### Dataset records
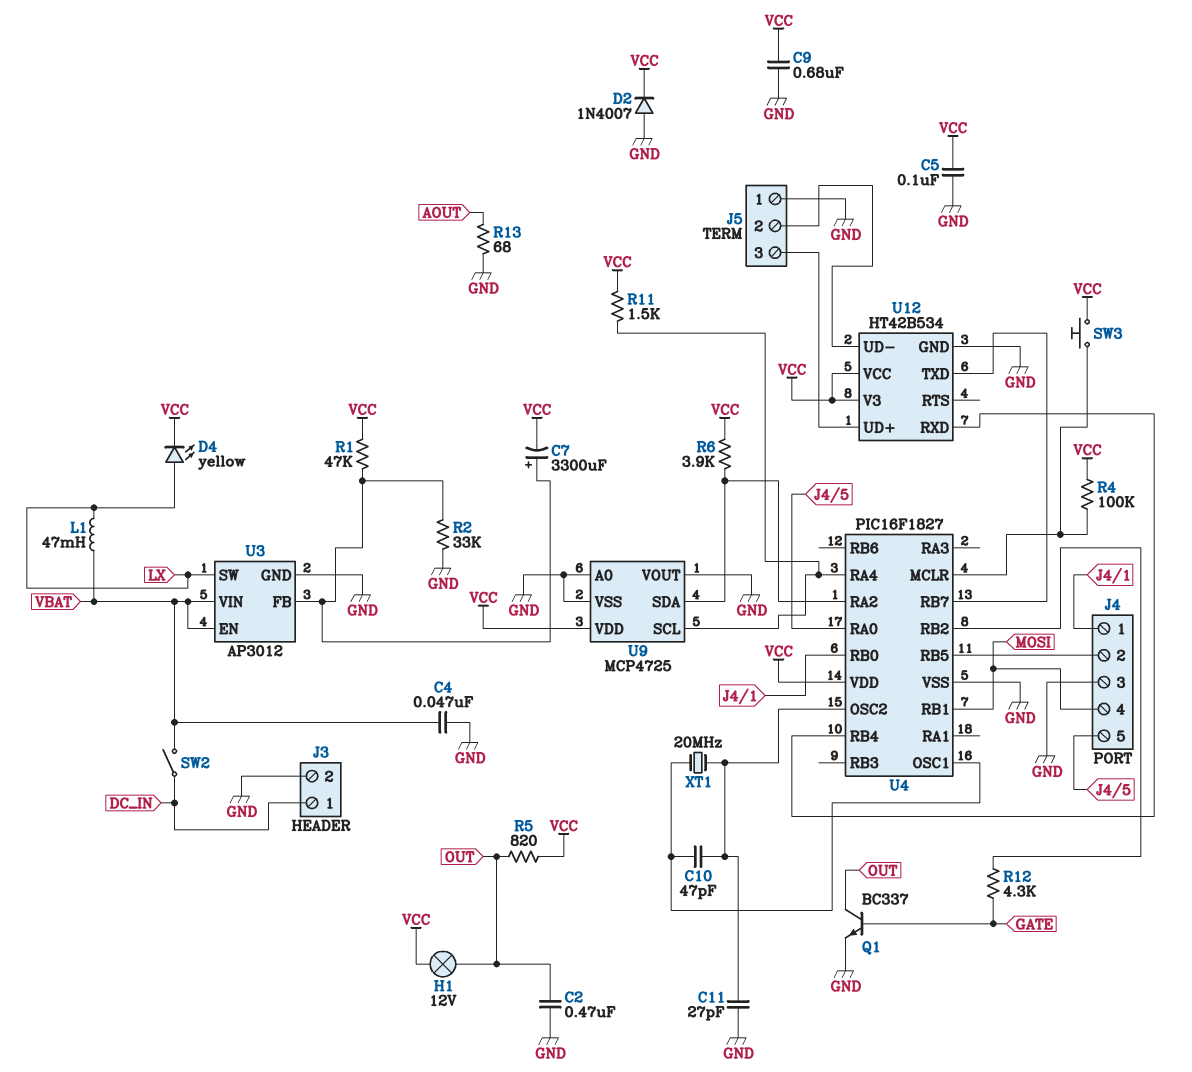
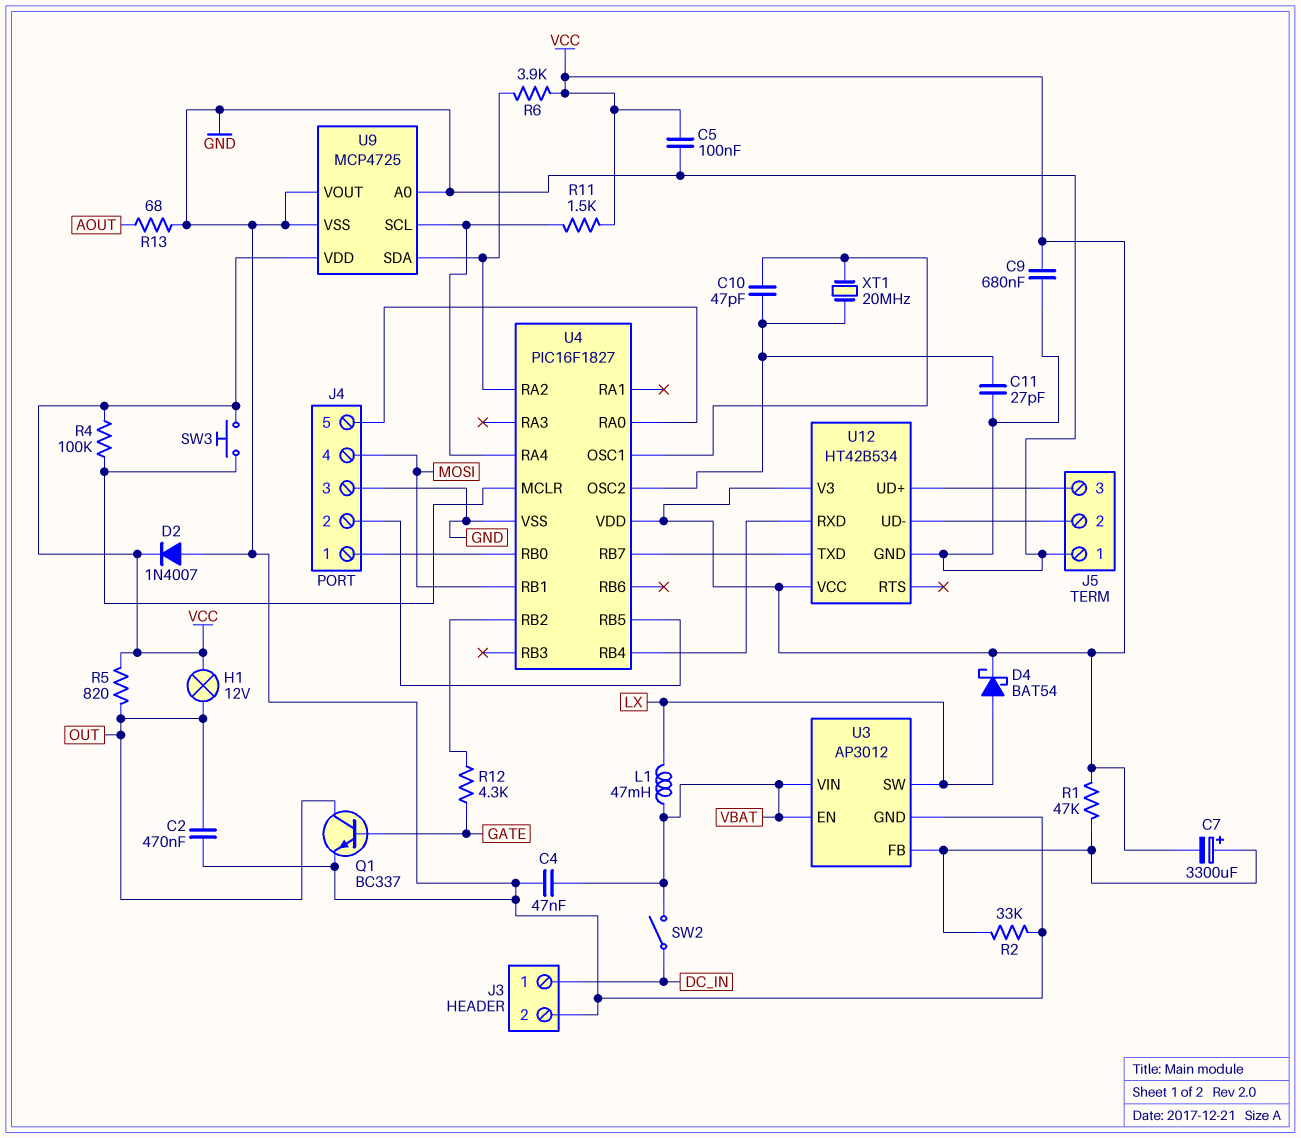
D4: LED yellow (A LX, K VCC) -> schottky BAT54 (A LX, K VCC)

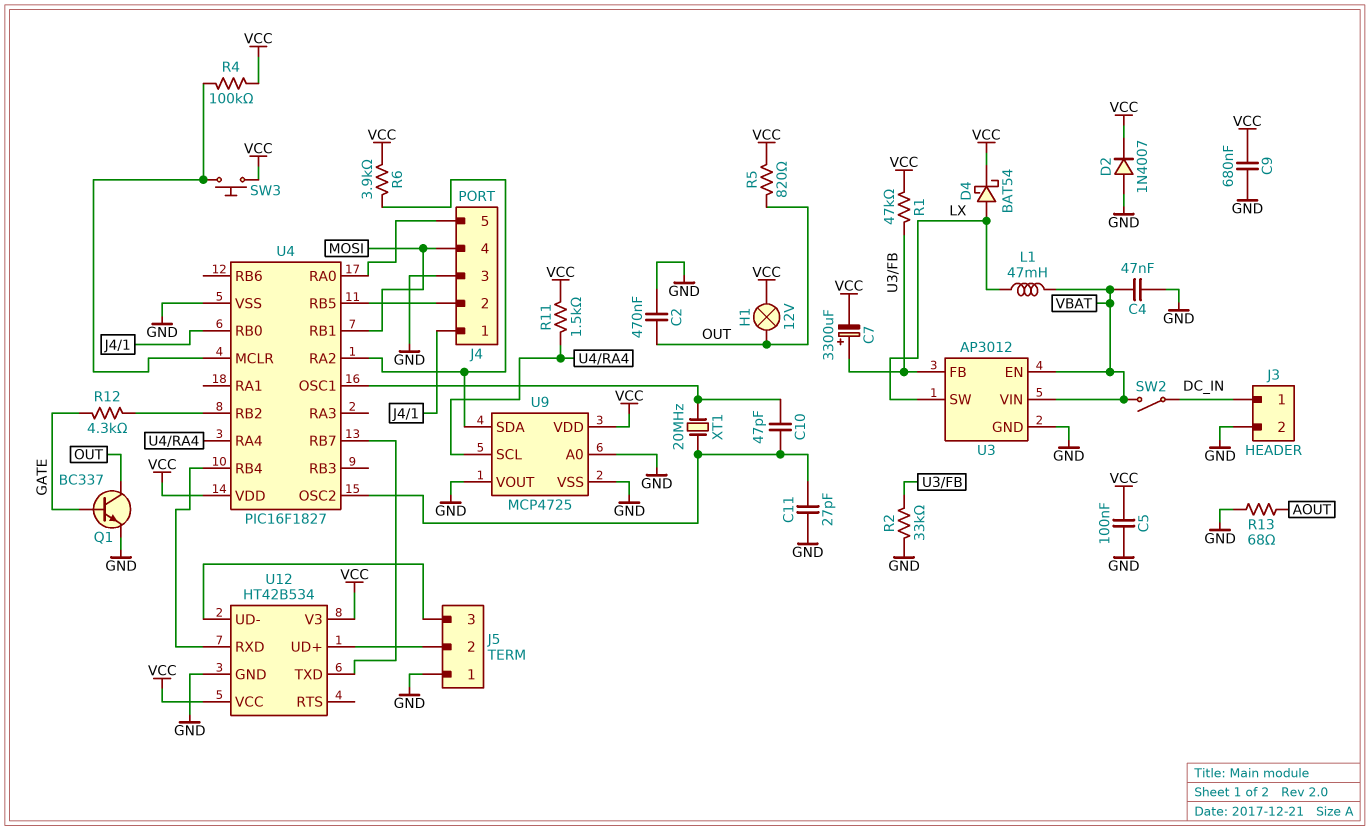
U12 pin UD+: J5/3 -> J5/2
U12 pin UD-: J5/2 -> J5/3

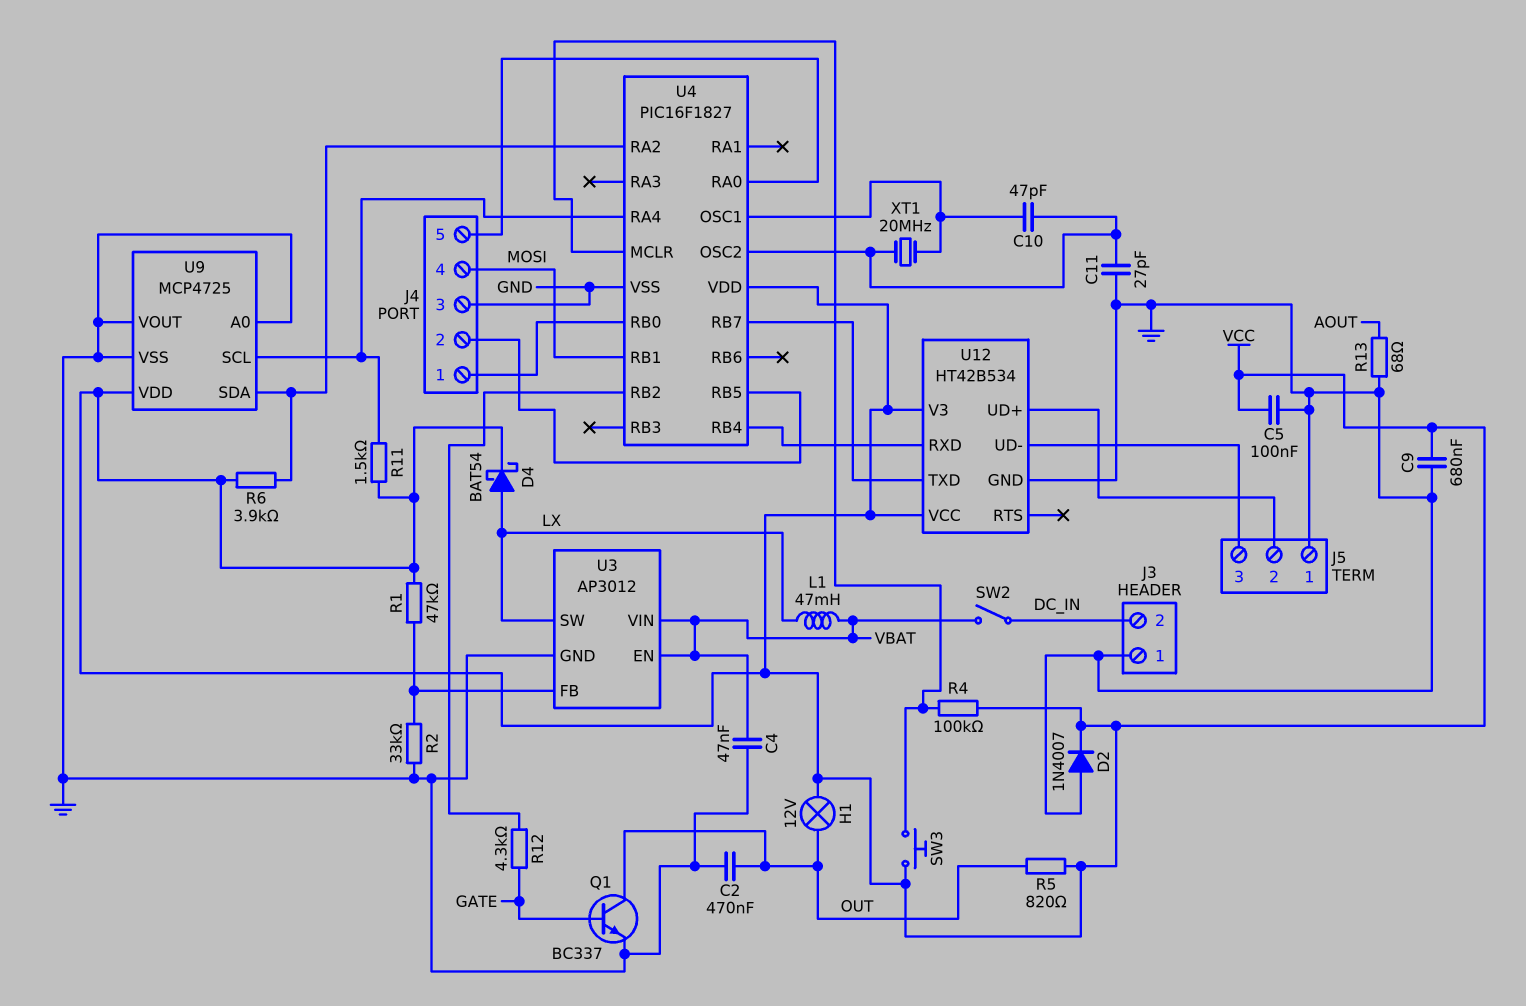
C7: 3300uF (plus U3/FB, minus VCC) -> none
J3 pin 1: DC_IN -> GND
J3 pin 2: GND -> DC_IN

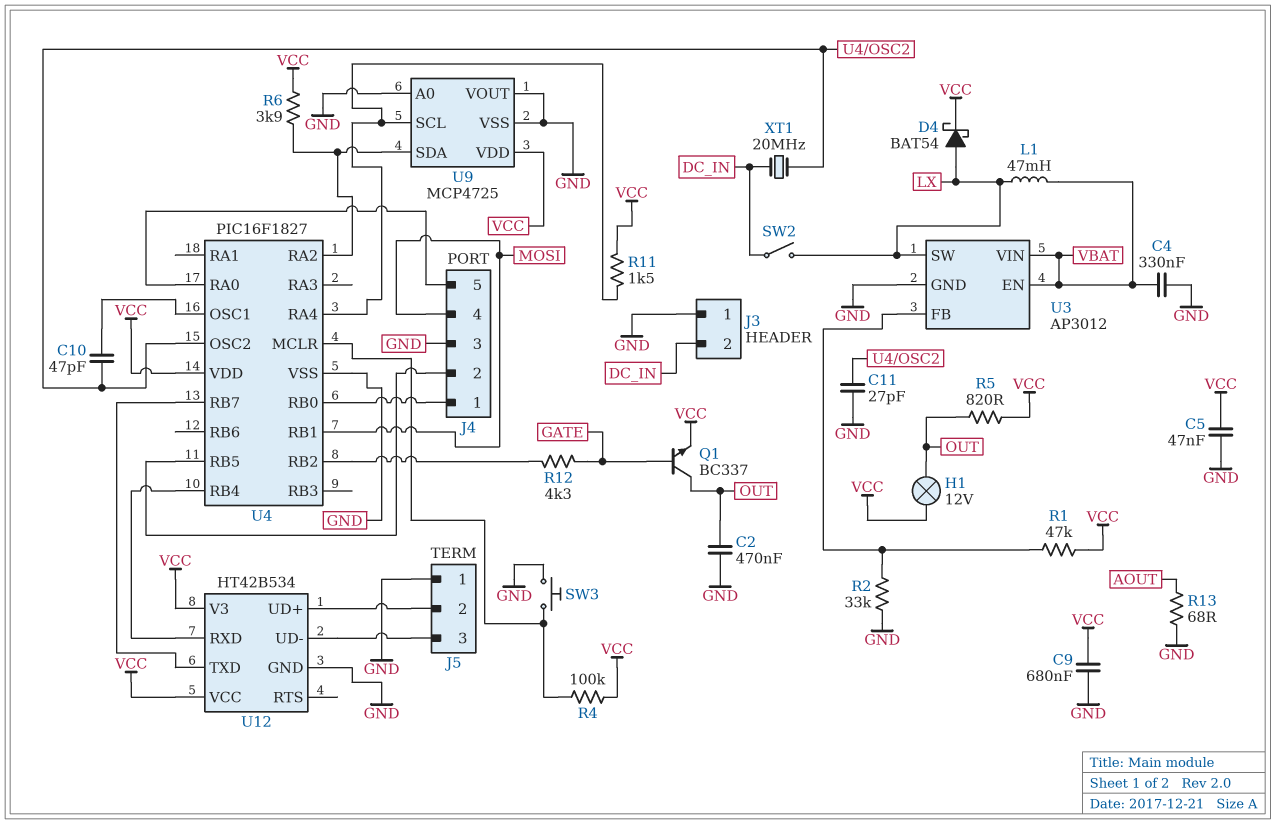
C4: 47nF (GND, VBAT) -> 330nF (GND, VBAT)
C5: 100nF (GND, VCC) -> 47nF (GND, VCC)
D2: diode 1N4007 (A GND, K VCC) -> none
Q1: NPN BC337 (B GATE, C OUT, E GND) -> NPN BC337 (B GATE, C OUT, E VCC)
SW2: switch (DC_IN, VBAT) -> switch (DC_IN, LX)
SW3: button (U4/MCLR, VCC) -> button (GND, U4/MCLR)
XT1: 20MHz (U4/OSC1, U4/OSC2) -> 20MHz (DC_IN, U4/OSC2)

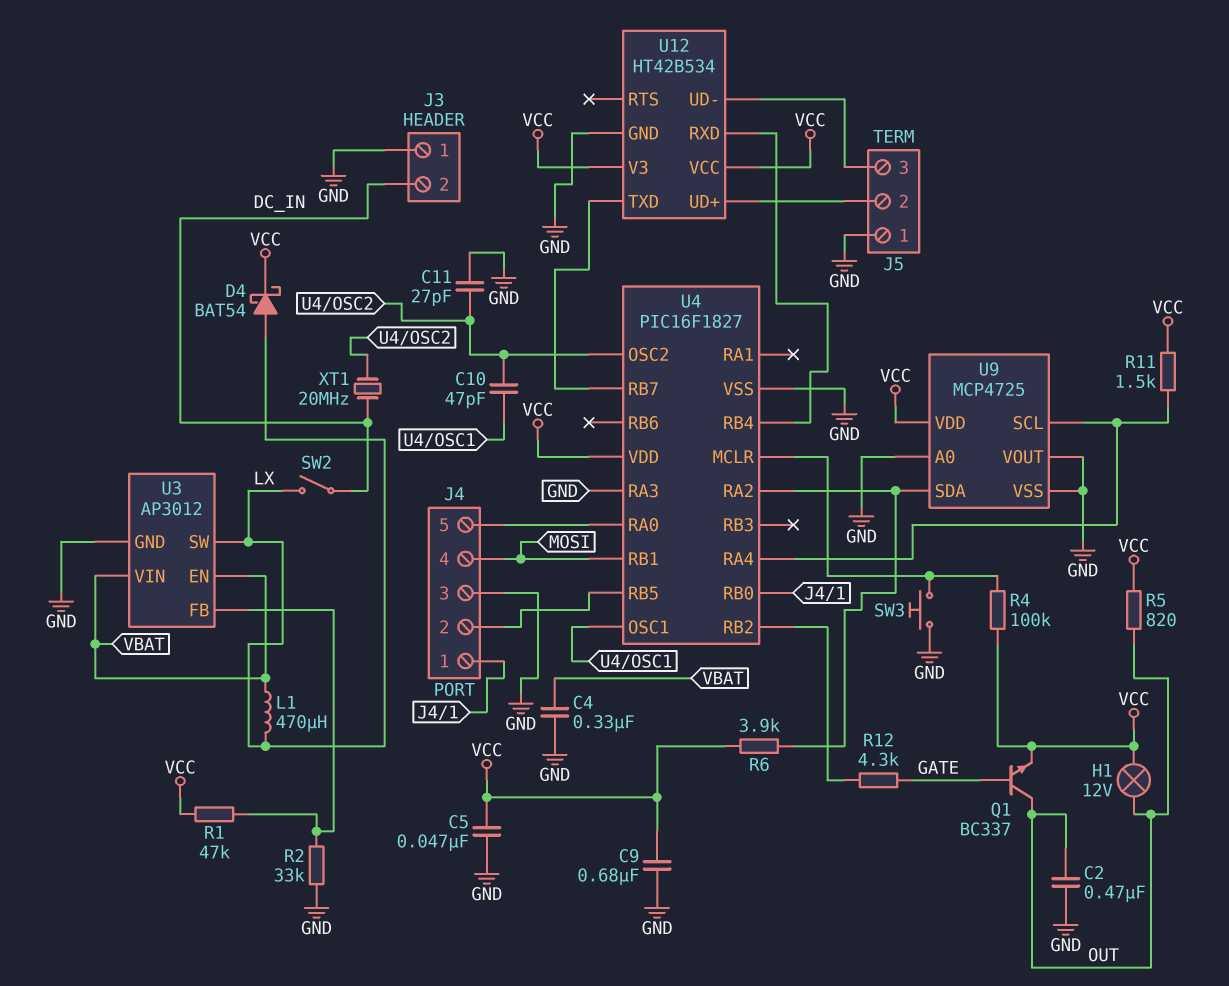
L1: 47mH (LX, VBAT) -> 470uH (LX, VBAT)
R13: 68 (AOUT, GND) -> none
U4 pin RA3: none -> GND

### Exercise objective
Excluding the images, return each record above precisely as written.

### Finished task
D4: LED yellow (A LX, K VCC) -> schottky BAT54 (A LX, K VCC)

U12 pin UD+: J5/3 -> J5/2
U12 pin UD-: J5/2 -> J5/3

C7: 3300uF (plus U3/FB, minus VCC) -> none
J3 pin 1: DC_IN -> GND
J3 pin 2: GND -> DC_IN

C4: 47nF (GND, VBAT) -> 330nF (GND, VBAT)
C5: 100nF (GND, VCC) -> 47nF (GND, VCC)
D2: diode 1N4007 (A GND, K VCC) -> none
Q1: NPN BC337 (B GATE, C OUT, E GND) -> NPN BC337 (B GATE, C OUT, E VCC)
SW2: switch (DC_IN, VBAT) -> switch (DC_IN, LX)
SW3: button (U4/MCLR, VCC) -> button (GND, U4/MCLR)
XT1: 20MHz (U4/OSC1, U4/OSC2) -> 20MHz (DC_IN, U4/OSC2)

L1: 47mH (LX, VBAT) -> 470uH (LX, VBAT)
R13: 68 (AOUT, GND) -> none
U4 pin RA3: none -> GND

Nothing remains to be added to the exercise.